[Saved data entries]

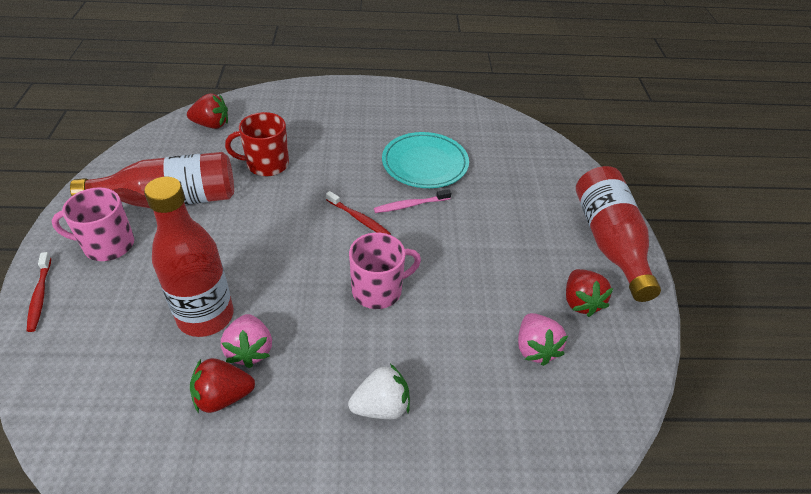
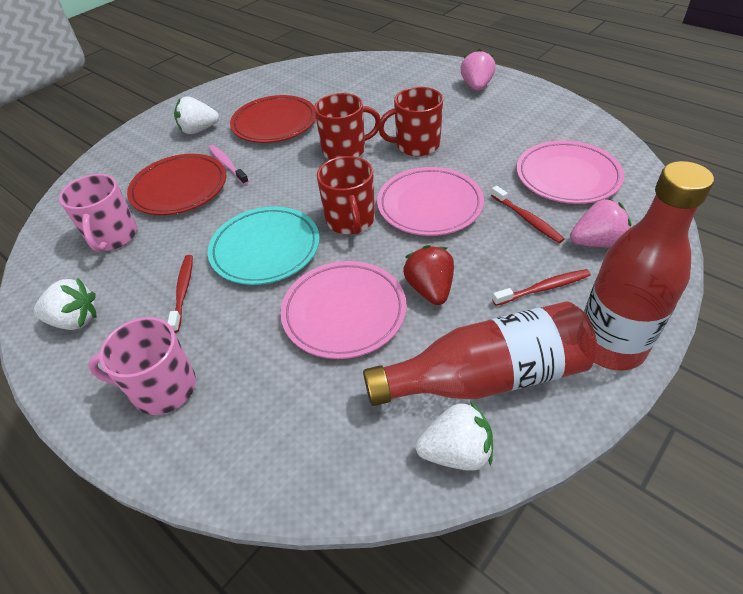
pink plate: 0 -> 3
red bottle: 3 -> 2
red mug: 1 -> 3
red plate: 0 -> 2
red strawberry: 3 -> 1
red toothbrush: 2 -> 3
white strawberry: 1 -> 3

Problem requirements:
Which of the lines above carry the string "strawberry"? Pick them out and copy them.

Response:
red strawberry: 3 -> 1
white strawberry: 1 -> 3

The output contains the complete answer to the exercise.